--- Data supplied Enclosed Below ---

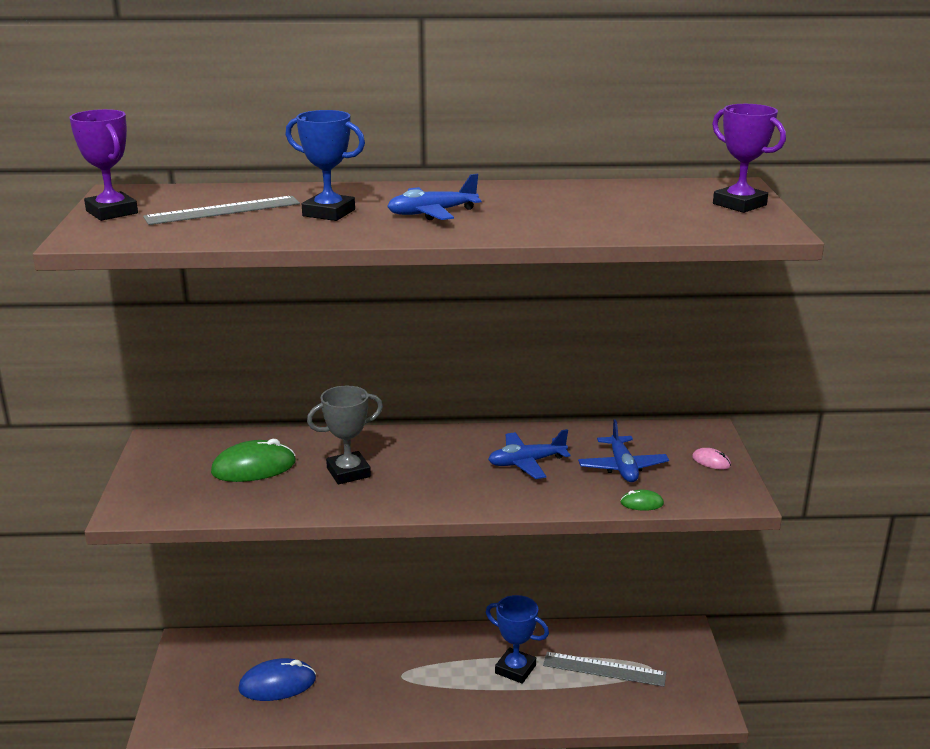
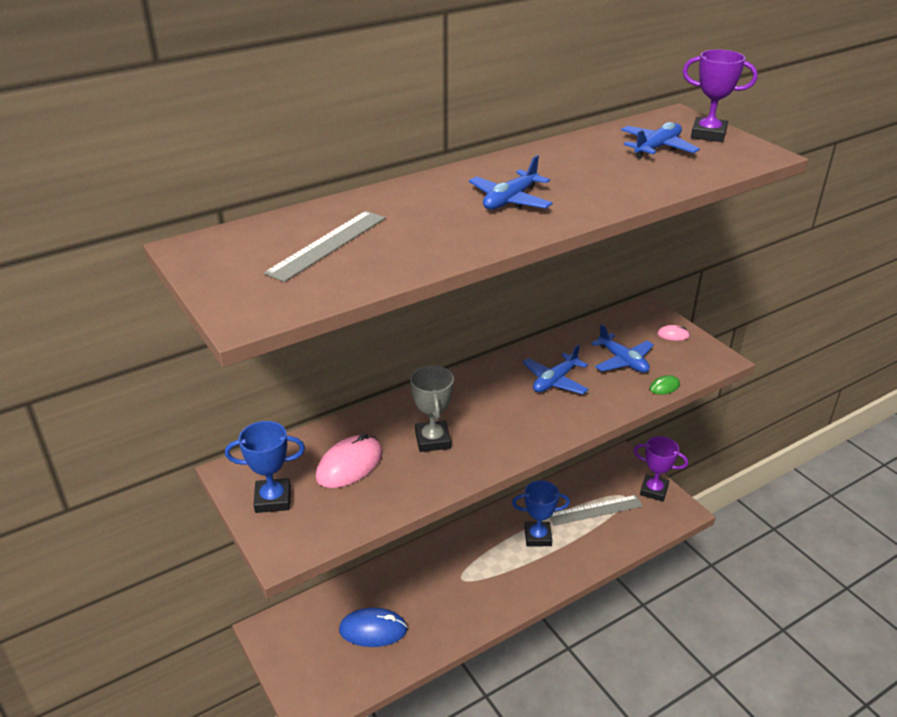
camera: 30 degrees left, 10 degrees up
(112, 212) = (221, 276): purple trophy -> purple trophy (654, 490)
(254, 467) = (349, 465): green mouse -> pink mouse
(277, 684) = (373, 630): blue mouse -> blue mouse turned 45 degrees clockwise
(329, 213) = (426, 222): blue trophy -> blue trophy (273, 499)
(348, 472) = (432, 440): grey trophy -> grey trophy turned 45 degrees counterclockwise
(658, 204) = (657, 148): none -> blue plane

--- End of Enclosed Data supplied ---
--- Data supplied Enclosed Below ---

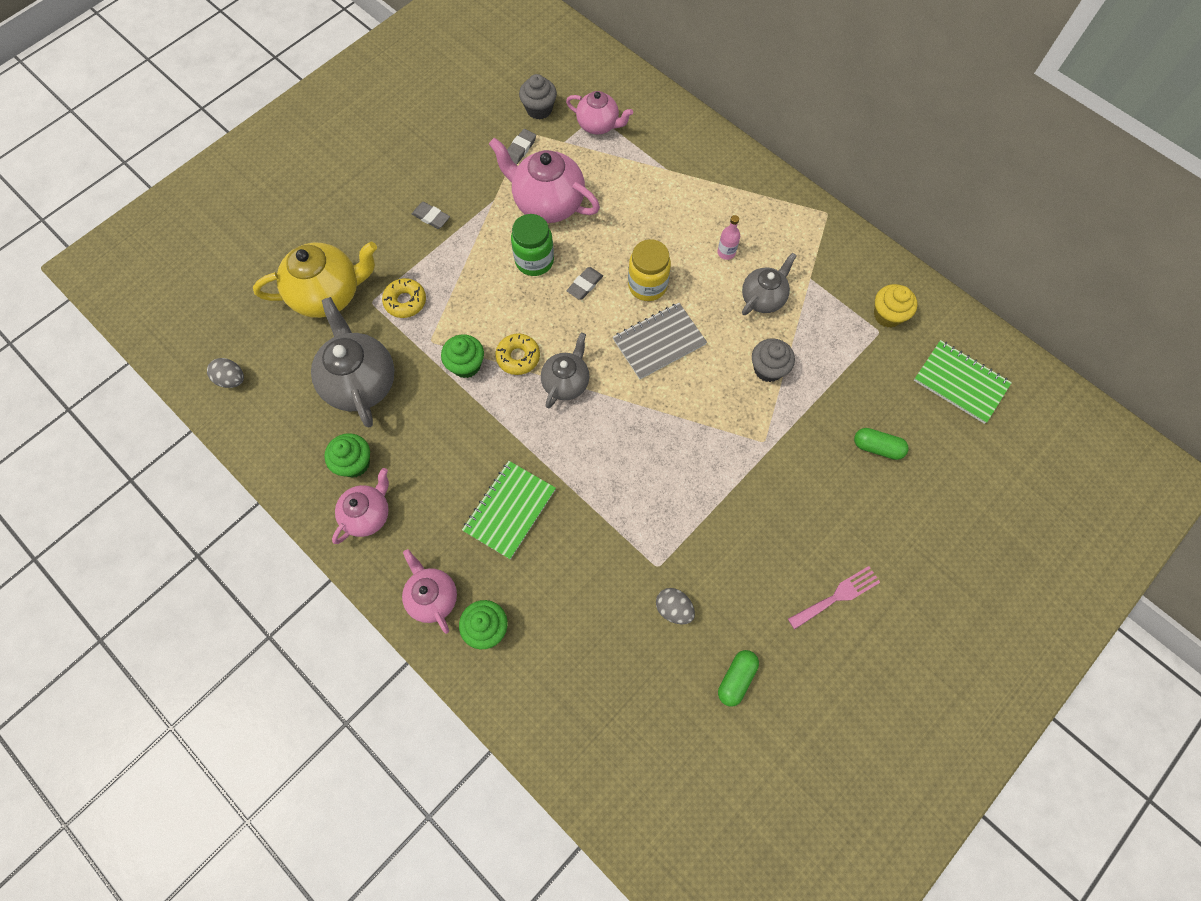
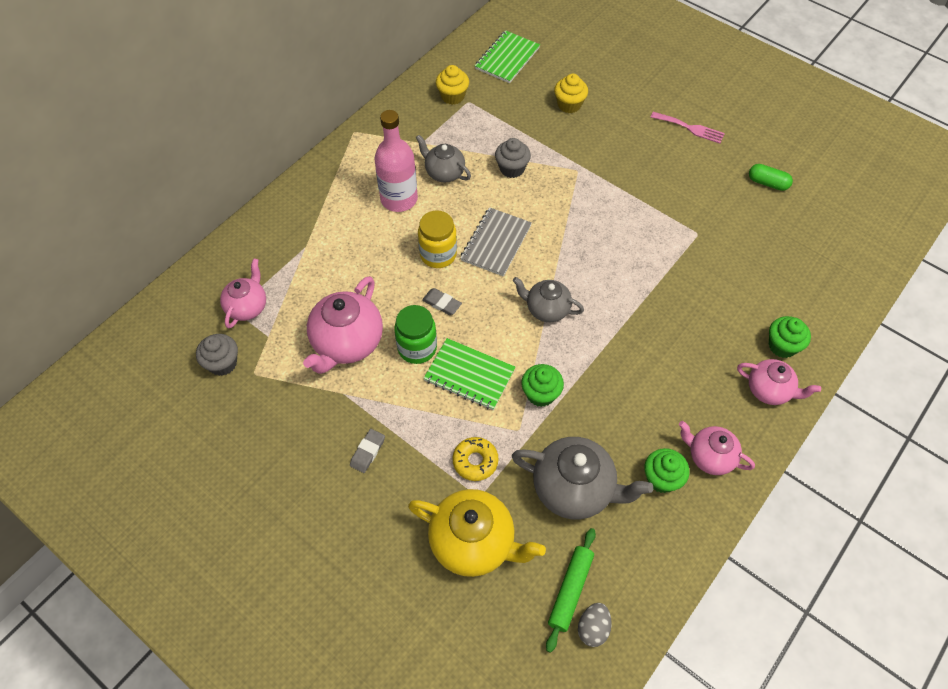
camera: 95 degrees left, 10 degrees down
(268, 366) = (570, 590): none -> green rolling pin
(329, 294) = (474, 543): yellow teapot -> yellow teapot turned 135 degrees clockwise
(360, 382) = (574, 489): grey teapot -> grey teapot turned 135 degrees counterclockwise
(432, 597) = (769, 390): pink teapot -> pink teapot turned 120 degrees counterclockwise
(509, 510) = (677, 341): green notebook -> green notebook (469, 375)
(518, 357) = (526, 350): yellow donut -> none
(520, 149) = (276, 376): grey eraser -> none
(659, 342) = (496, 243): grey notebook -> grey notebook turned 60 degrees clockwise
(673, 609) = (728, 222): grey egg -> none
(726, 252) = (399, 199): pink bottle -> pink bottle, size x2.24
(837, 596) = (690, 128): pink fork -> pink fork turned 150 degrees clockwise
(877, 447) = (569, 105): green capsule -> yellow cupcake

--- End of Enclosed Data supplied ---

Task →
Restate word for word the lines of the data above, starting at the line containing "(837, 596) = (690, 128): pink" and ending at the line containing "(877, 447) = (569, 105): green", both included, and nothing more.

Response box →
(837, 596) = (690, 128): pink fork -> pink fork turned 150 degrees clockwise
(877, 447) = (569, 105): green capsule -> yellow cupcake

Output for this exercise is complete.